WORK INSTRUCTION: Using the data that follows, give again word for word the lines between the one holding "camera: 15 degrees left, 10 degrees down" and the one holding "(206, 233) = (199, 336): black", inclusive. Omit the pictures.

PROVIDED MATERIAL:
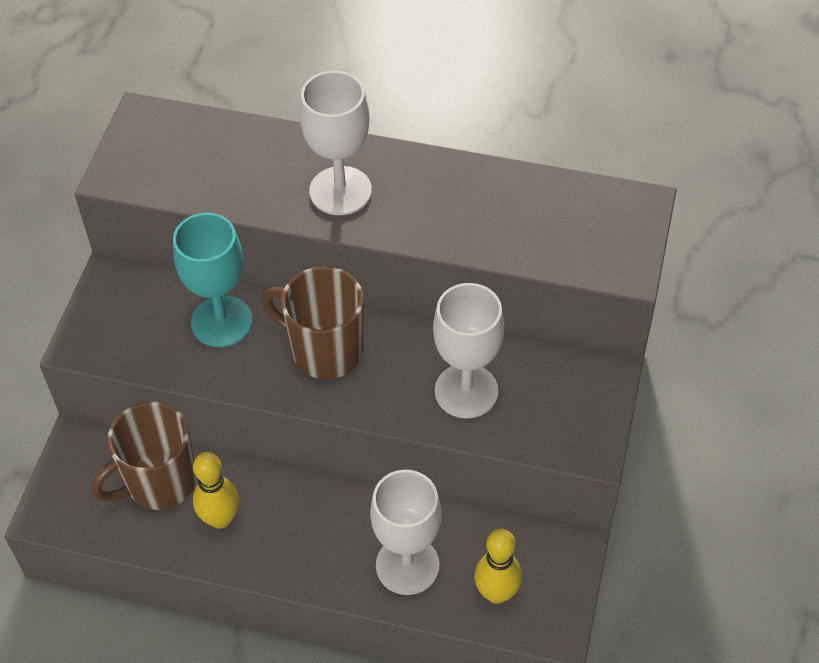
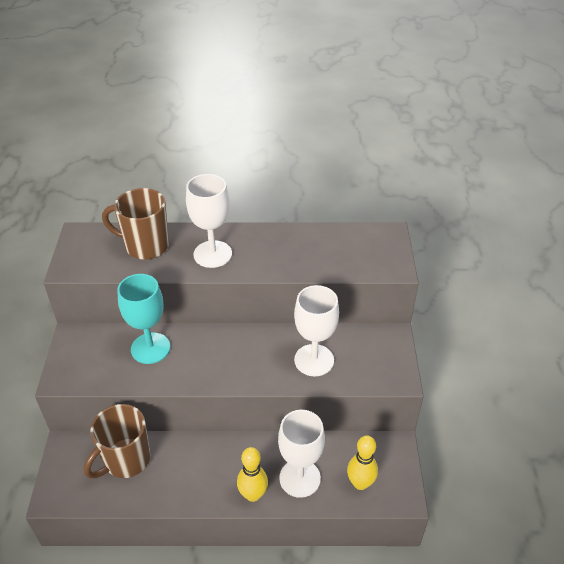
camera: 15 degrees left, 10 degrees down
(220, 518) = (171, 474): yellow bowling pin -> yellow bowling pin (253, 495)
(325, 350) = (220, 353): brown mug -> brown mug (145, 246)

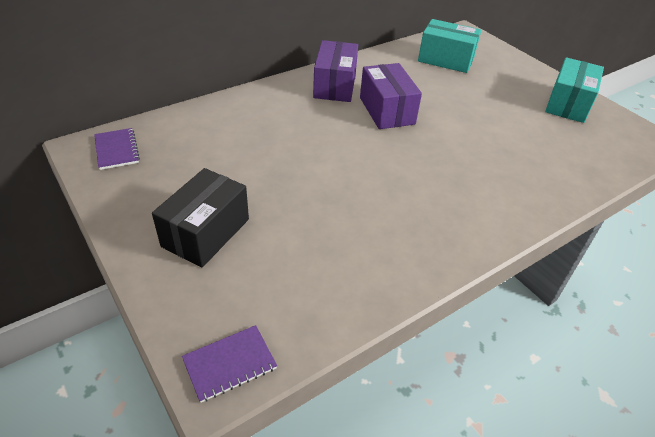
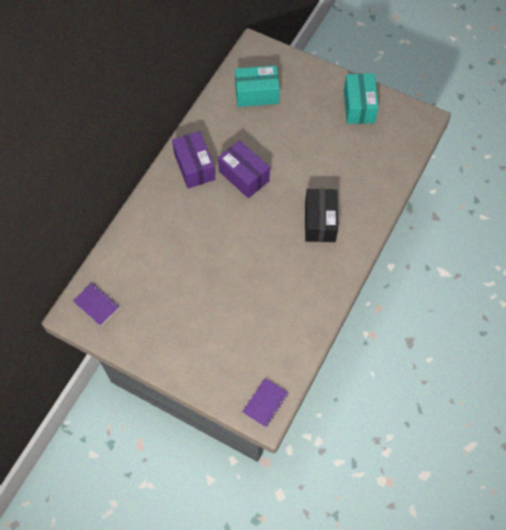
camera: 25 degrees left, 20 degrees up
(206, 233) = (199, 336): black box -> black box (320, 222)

==

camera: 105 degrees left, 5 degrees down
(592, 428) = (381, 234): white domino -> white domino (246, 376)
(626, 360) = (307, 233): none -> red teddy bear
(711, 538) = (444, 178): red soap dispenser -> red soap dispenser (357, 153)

SOLUTION TO THIS TASK:
camera: 15 degrees left, 10 degrees down
(220, 518) = (171, 474): yellow bowling pin -> yellow bowling pin (253, 495)
(325, 350) = (220, 353): brown mug -> brown mug (145, 246)

camera: 25 degrees left, 20 degrees up
(206, 233) = (199, 336): black box -> black box (320, 222)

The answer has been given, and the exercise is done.